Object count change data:
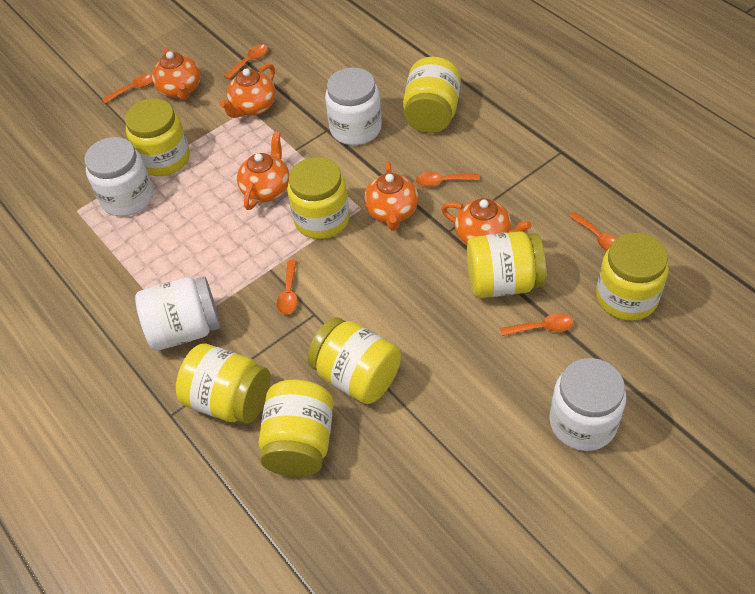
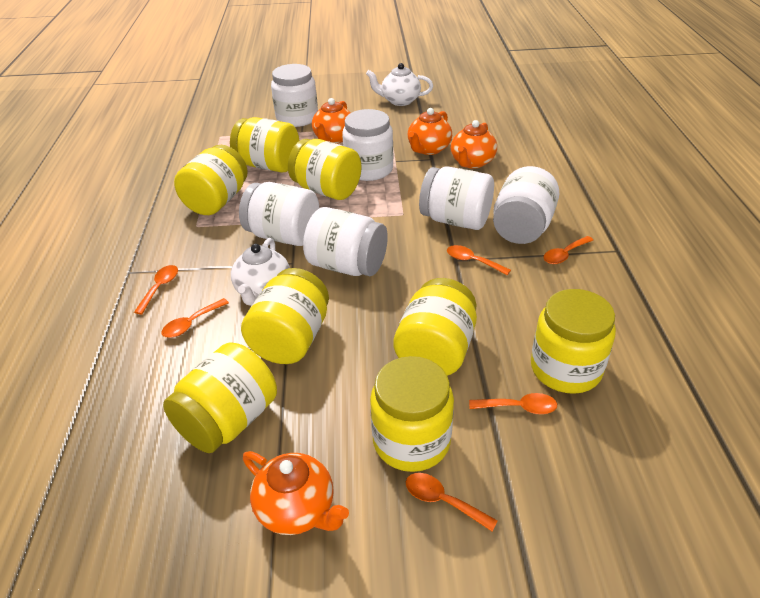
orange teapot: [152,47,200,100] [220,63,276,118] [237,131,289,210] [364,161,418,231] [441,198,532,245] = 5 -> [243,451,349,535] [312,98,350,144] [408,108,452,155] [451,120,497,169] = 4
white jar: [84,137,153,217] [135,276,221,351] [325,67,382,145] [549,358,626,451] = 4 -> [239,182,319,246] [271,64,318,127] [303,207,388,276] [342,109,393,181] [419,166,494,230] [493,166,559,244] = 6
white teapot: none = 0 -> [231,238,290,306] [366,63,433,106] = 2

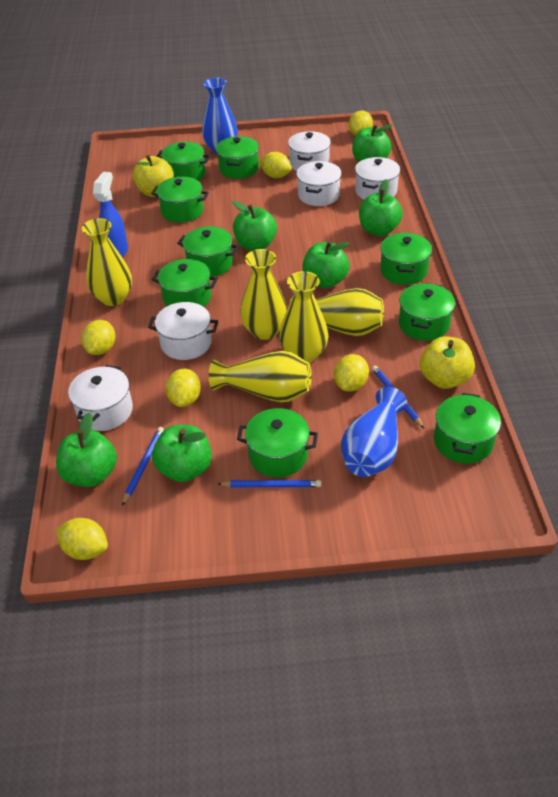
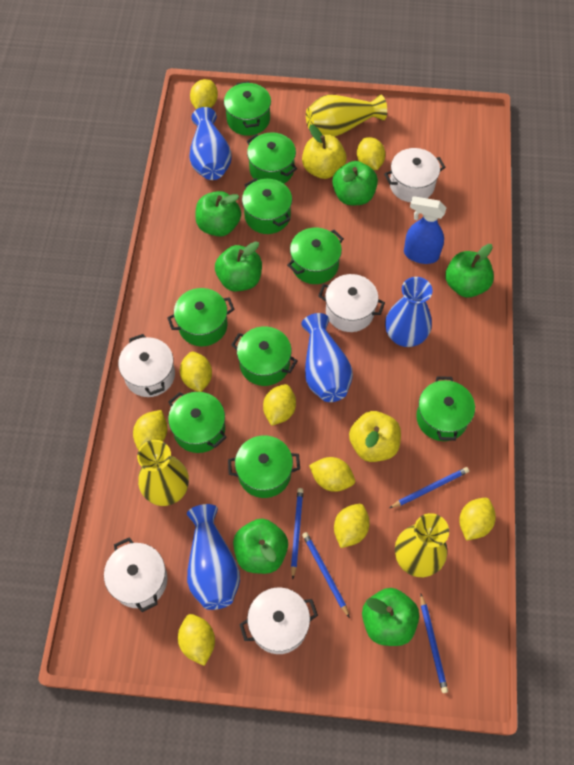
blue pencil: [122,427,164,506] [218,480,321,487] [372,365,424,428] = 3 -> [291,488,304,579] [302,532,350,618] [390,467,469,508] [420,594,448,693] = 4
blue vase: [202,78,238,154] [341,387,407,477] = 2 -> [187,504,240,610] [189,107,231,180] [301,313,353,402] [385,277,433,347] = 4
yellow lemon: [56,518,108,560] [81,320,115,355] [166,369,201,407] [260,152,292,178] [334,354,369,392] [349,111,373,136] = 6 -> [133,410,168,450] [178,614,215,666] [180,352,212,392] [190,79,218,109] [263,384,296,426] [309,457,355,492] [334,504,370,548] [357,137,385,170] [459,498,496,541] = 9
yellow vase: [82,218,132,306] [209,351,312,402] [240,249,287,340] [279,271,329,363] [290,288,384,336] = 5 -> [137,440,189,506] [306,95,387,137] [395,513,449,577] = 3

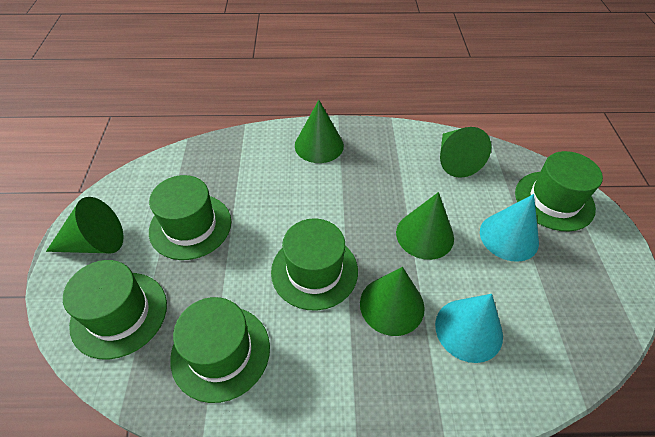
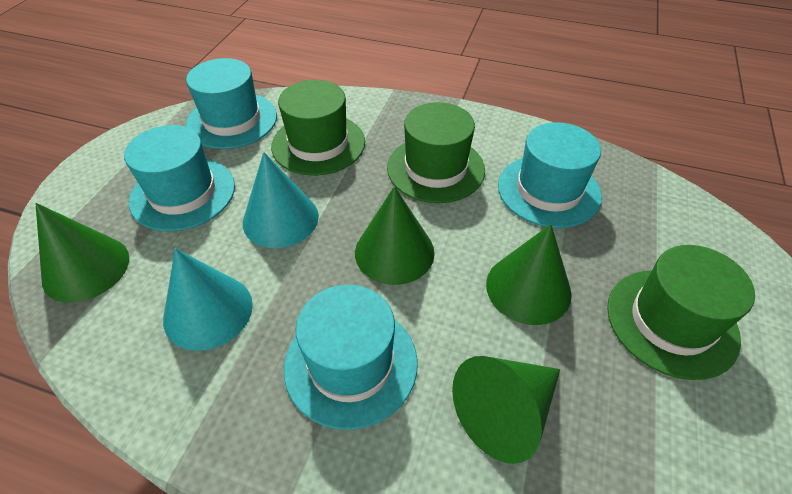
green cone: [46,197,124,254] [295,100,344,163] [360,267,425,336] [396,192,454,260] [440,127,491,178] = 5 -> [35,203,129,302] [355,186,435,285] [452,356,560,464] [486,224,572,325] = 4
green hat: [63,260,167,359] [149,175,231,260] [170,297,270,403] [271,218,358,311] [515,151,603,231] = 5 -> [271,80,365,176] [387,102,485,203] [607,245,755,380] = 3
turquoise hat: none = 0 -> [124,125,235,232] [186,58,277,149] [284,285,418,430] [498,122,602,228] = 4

- _Work instruction_: Scan the data above and copy every line with "vase" in it.

- _Result for this task_:
blue vase: [202,78,238,154] [341,387,407,477] = 2 -> [187,504,240,610] [189,107,231,180] [301,313,353,402] [385,277,433,347] = 4
yellow vase: [82,218,132,306] [209,351,312,402] [240,249,287,340] [279,271,329,363] [290,288,384,336] = 5 -> [137,440,189,506] [306,95,387,137] [395,513,449,577] = 3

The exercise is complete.